### Your goal
Up to the line containing "D8: zener 18V", nothing is kept; from that line through the end of the data below, output every line exactly.

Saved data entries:
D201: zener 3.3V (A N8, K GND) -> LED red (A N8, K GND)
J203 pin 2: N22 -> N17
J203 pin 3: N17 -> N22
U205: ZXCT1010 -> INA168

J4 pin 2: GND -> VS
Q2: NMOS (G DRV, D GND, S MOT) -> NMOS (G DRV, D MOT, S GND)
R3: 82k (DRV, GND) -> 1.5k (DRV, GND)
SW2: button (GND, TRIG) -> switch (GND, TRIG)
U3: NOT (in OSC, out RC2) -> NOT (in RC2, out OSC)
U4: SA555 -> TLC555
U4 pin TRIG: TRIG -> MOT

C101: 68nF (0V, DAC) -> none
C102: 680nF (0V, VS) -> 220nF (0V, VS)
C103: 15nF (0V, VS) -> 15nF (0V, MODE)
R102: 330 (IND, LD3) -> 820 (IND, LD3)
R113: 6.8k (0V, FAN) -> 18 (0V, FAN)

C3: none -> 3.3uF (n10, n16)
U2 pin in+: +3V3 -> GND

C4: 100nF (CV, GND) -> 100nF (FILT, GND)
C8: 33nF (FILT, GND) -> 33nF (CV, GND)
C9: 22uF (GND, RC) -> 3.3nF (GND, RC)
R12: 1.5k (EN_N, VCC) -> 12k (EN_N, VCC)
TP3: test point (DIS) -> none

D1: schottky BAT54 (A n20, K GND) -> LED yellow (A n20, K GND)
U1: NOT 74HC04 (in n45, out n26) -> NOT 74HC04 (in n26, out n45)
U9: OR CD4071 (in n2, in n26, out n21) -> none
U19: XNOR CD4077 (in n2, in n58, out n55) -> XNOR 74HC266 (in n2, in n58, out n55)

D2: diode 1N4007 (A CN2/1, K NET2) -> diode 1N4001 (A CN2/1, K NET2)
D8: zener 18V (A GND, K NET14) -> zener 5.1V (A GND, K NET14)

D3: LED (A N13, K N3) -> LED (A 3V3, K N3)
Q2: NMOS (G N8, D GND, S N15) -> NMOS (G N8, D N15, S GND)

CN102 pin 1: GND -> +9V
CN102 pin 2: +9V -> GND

### Solution for this task
D8: zener 18V (A GND, K NET14) -> zener 5.1V (A GND, K NET14)

D3: LED (A N13, K N3) -> LED (A 3V3, K N3)
Q2: NMOS (G N8, D GND, S N15) -> NMOS (G N8, D N15, S GND)

CN102 pin 1: GND -> +9V
CN102 pin 2: +9V -> GND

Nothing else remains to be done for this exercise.